### THE PROBLEM:
Each entry should be given again exactly, with any image left out.

### Extracted records:
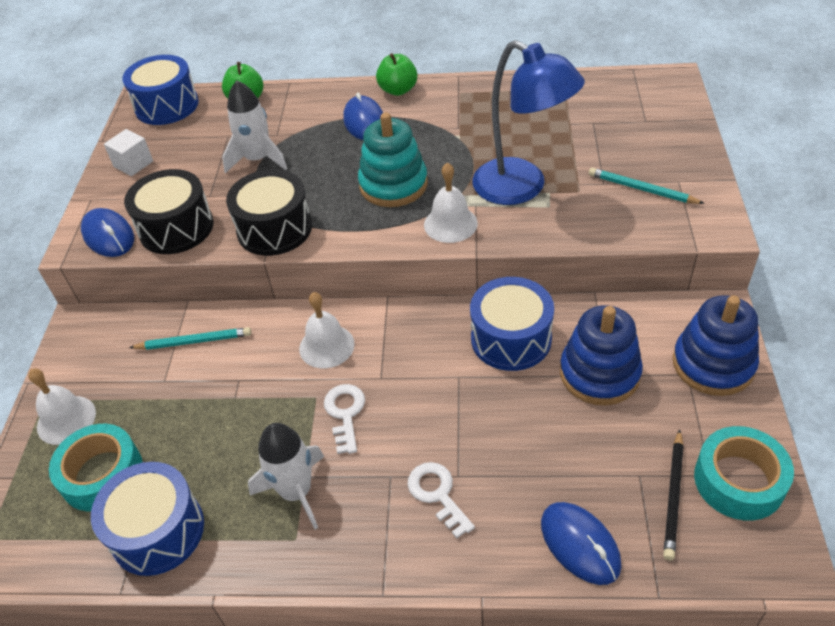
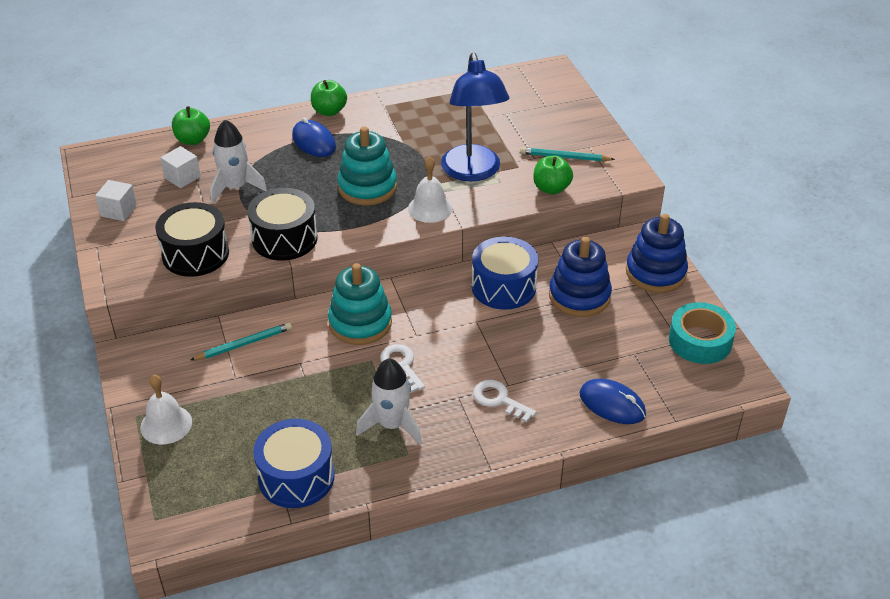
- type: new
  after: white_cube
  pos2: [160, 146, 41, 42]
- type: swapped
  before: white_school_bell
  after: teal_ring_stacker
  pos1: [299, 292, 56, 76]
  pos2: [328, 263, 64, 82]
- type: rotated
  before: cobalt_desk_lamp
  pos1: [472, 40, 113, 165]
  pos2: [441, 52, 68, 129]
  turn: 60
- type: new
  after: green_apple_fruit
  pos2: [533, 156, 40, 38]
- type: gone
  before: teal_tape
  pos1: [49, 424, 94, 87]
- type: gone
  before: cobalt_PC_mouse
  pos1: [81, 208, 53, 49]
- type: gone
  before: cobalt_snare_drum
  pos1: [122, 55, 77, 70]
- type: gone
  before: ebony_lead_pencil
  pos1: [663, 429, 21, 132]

### WORKED SOLUTION:
- type: new
  after: white_cube
  pos2: [160, 146, 41, 42]
- type: swapped
  before: white_school_bell
  after: teal_ring_stacker
  pos1: [299, 292, 56, 76]
  pos2: [328, 263, 64, 82]
- type: rotated
  before: cobalt_desk_lamp
  pos1: [472, 40, 113, 165]
  pos2: [441, 52, 68, 129]
  turn: 60
- type: new
  after: green_apple_fruit
  pos2: [533, 156, 40, 38]
- type: gone
  before: teal_tape
  pos1: [49, 424, 94, 87]
- type: gone
  before: cobalt_PC_mouse
  pos1: [81, 208, 53, 49]
- type: gone
  before: cobalt_snare_drum
  pos1: [122, 55, 77, 70]
- type: gone
  before: ebony_lead_pencil
  pos1: [663, 429, 21, 132]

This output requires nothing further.